**Your objective**
Set down, please, exactly the lines below that run from the line with "camera: 10 degrees left, 20 degrees up" to the line with "green bowling pin [615,235,668,274]", both lines included.

**Data records**
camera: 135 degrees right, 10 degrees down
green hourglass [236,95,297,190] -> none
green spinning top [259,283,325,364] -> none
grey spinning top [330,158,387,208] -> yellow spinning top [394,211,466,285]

---

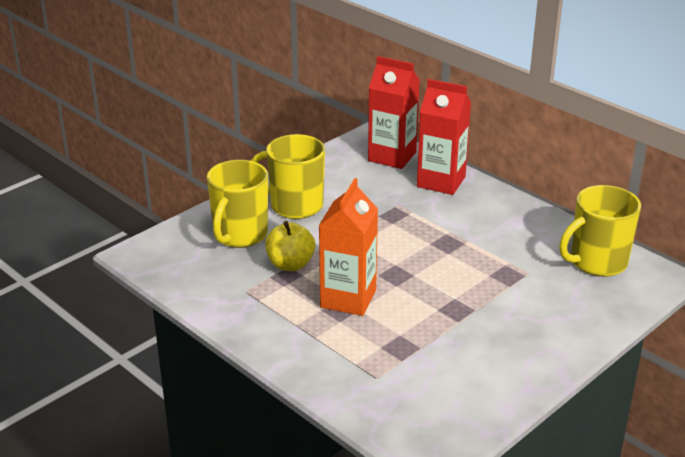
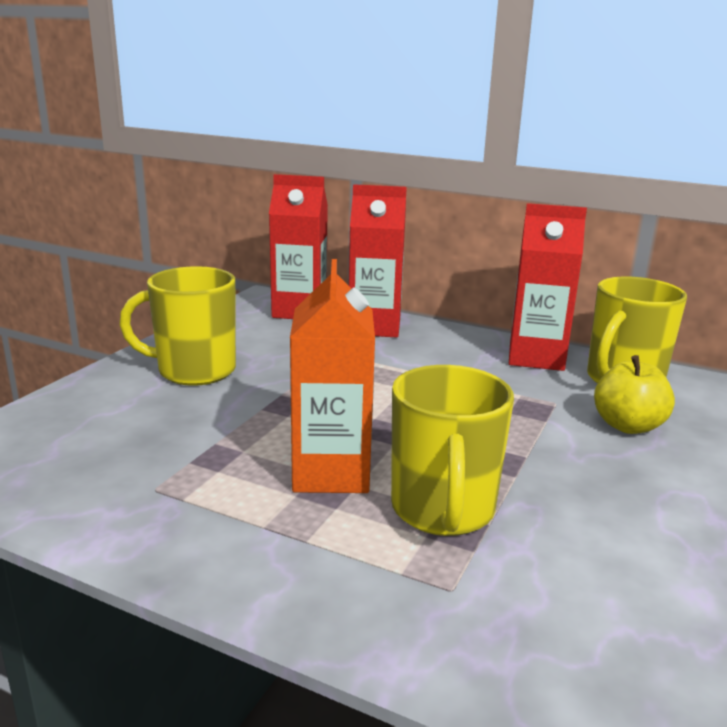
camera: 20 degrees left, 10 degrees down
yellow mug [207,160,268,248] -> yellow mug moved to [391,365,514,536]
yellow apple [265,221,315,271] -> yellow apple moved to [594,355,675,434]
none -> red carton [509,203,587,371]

--

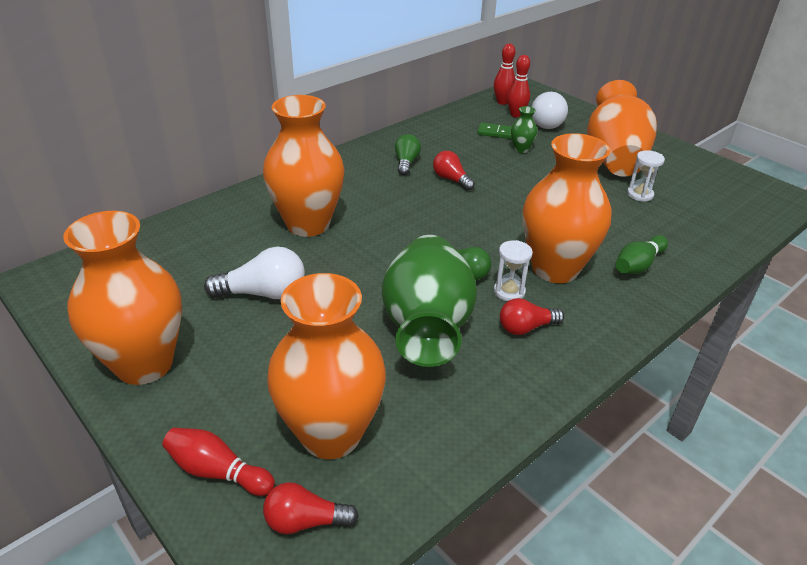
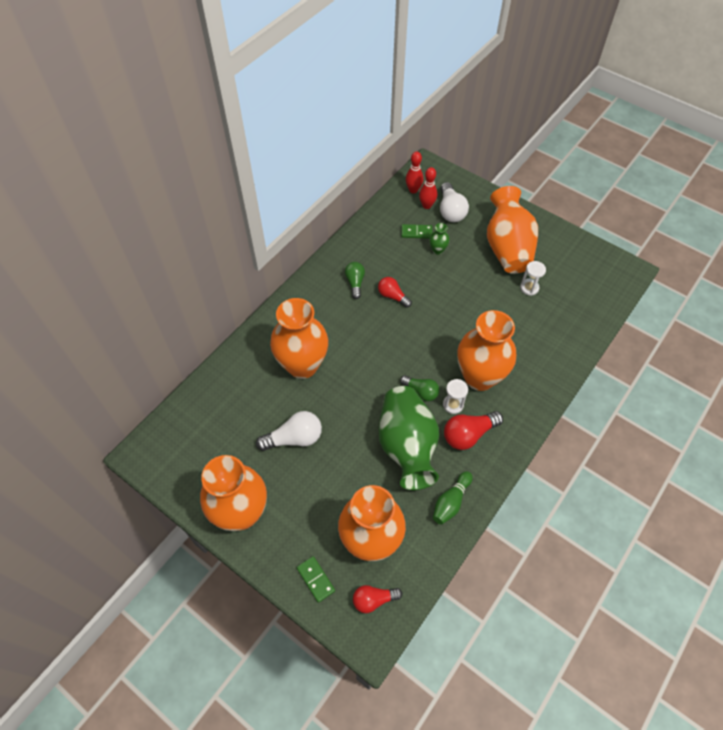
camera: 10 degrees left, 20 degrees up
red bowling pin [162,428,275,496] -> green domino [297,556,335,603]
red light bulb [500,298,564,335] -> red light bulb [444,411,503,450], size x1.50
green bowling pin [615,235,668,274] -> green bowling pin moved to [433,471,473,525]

**Answer to the problem**
camera: 10 degrees left, 20 degrees up
red bowling pin [162,428,275,496] -> green domino [297,556,335,603]
red light bulb [500,298,564,335] -> red light bulb [444,411,503,450], size x1.50
green bowling pin [615,235,668,274] -> green bowling pin moved to [433,471,473,525]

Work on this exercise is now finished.